WORKING DATA =>
════════════════

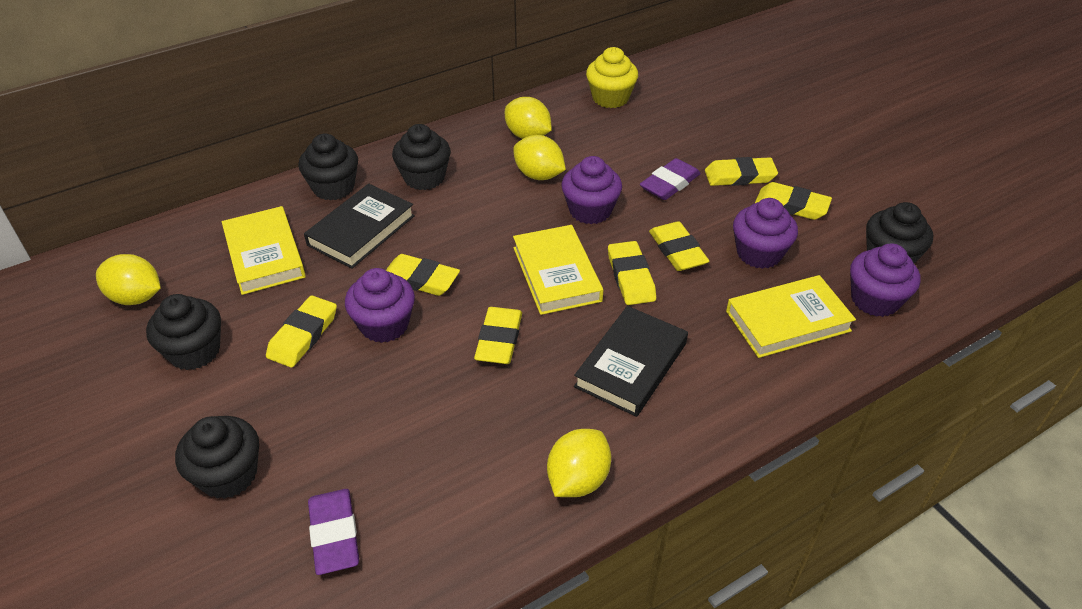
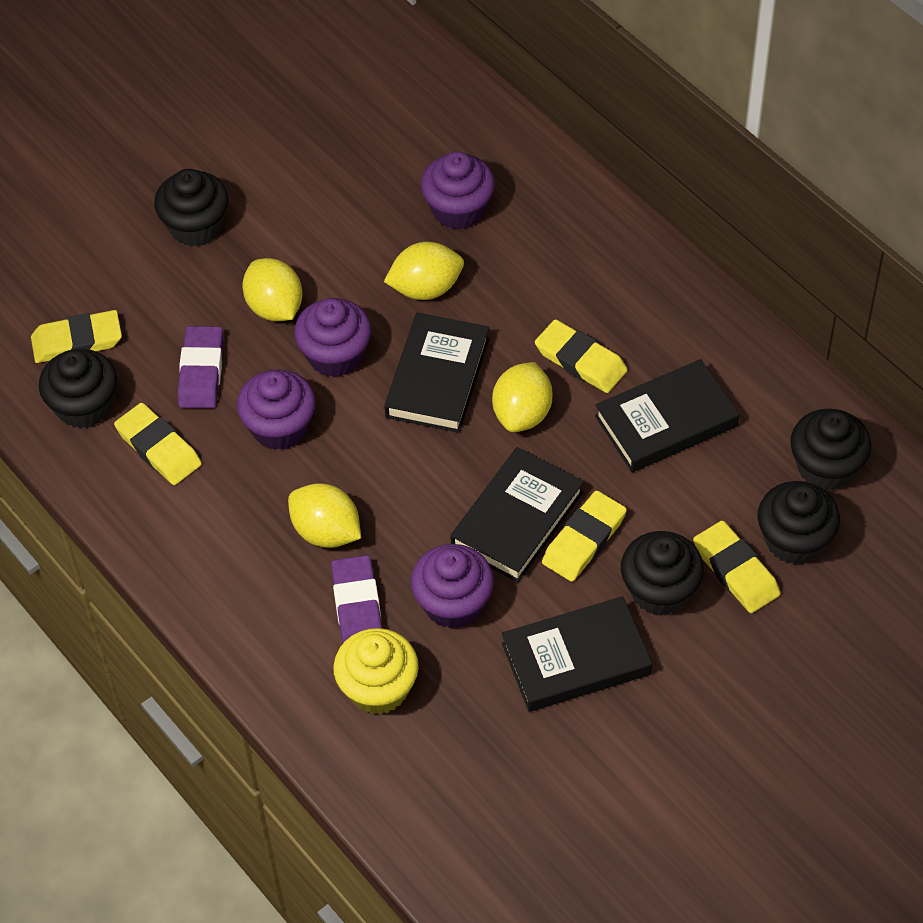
black book: 2 -> 4
yellow book: 3 -> 0
yellow eraser: 7 -> 5

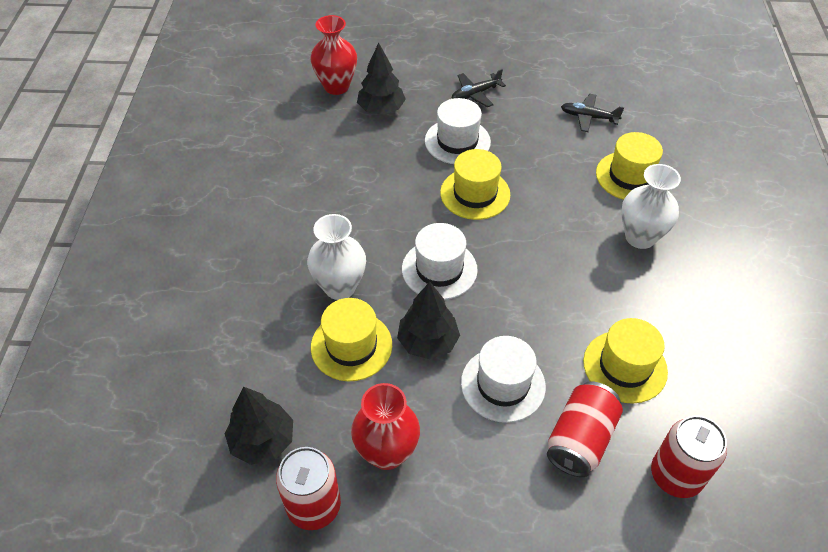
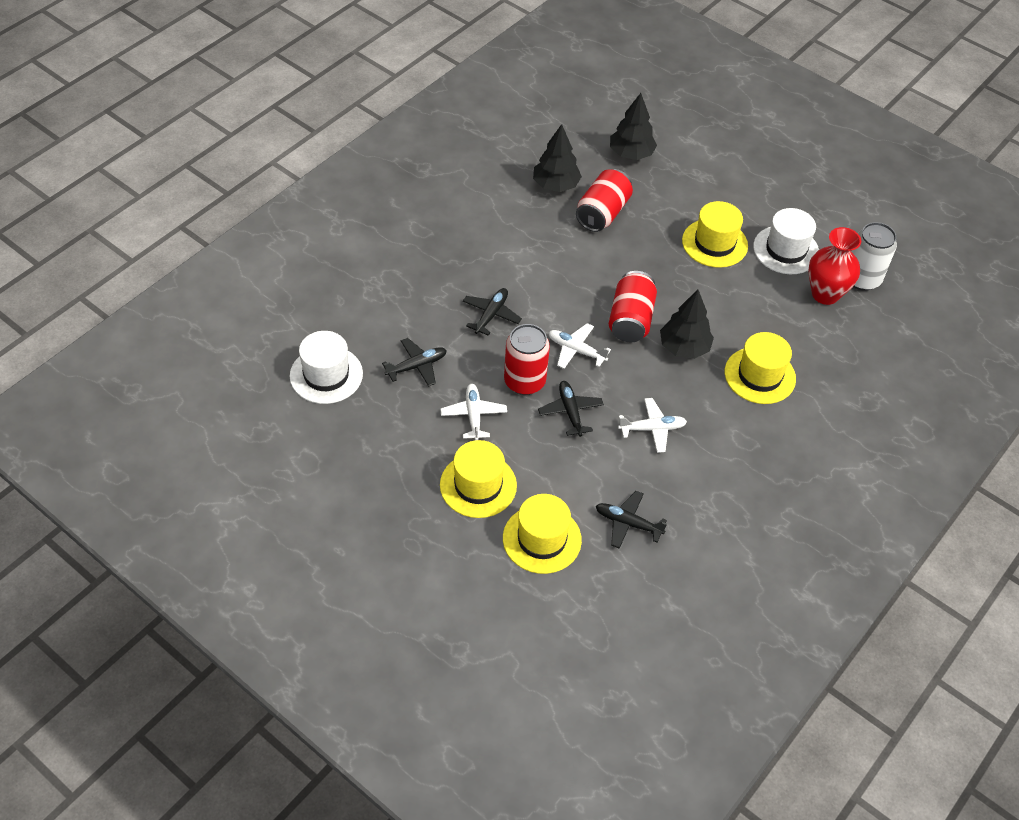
black plane: 2 -> 4
red vase: 2 -> 1
white can: 0 -> 1
white hat: 3 -> 2
white plane: 0 -> 3
white vase: 2 -> 0

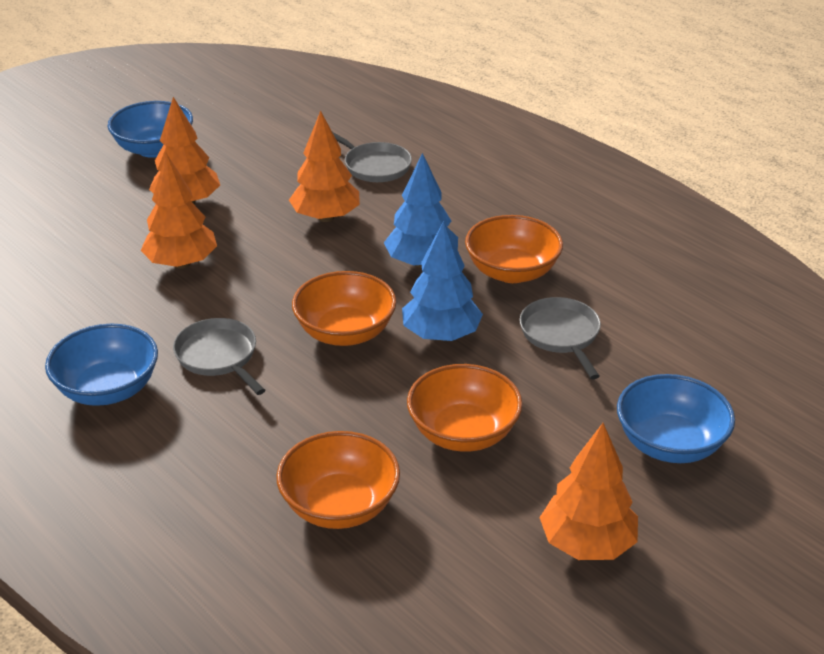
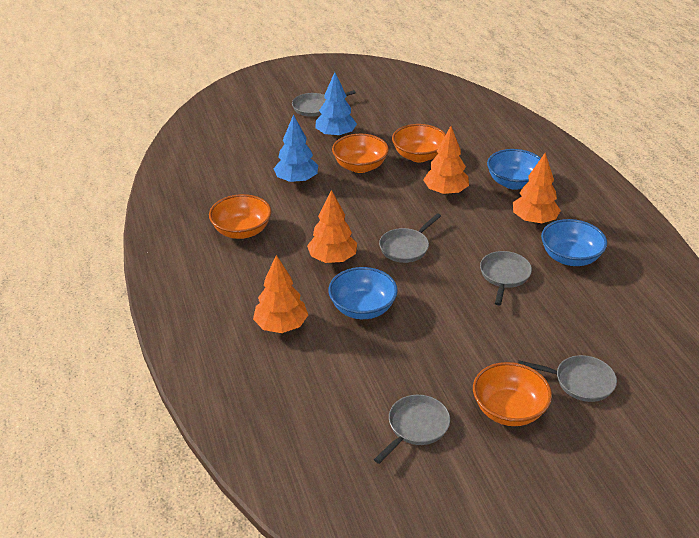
grey pan: 3 -> 5

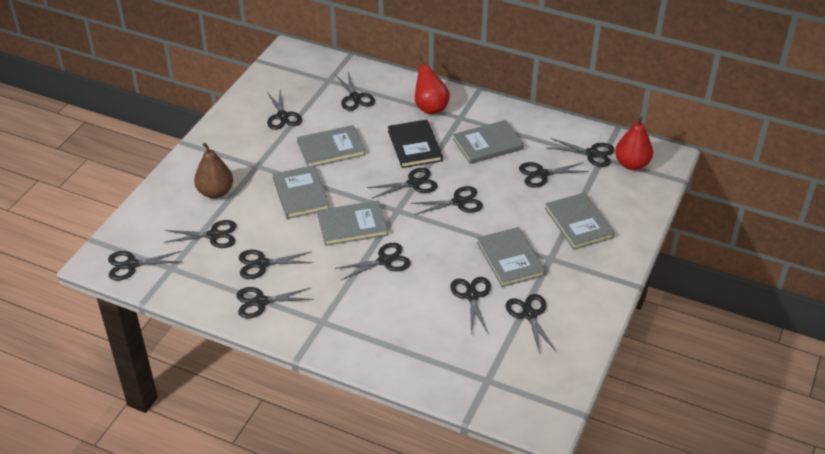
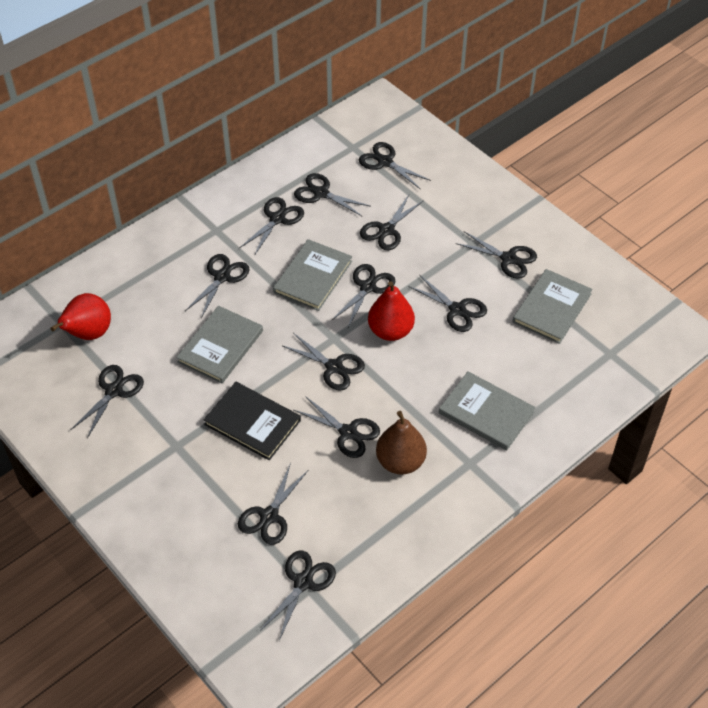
grey book: 6 -> 4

════════════════

TASK PROMPT => Every line above carrying the word "white" needs to be shown.

TASK RESULT =>
white can: 0 -> 1
white hat: 3 -> 2
white plane: 0 -> 3
white vase: 2 -> 0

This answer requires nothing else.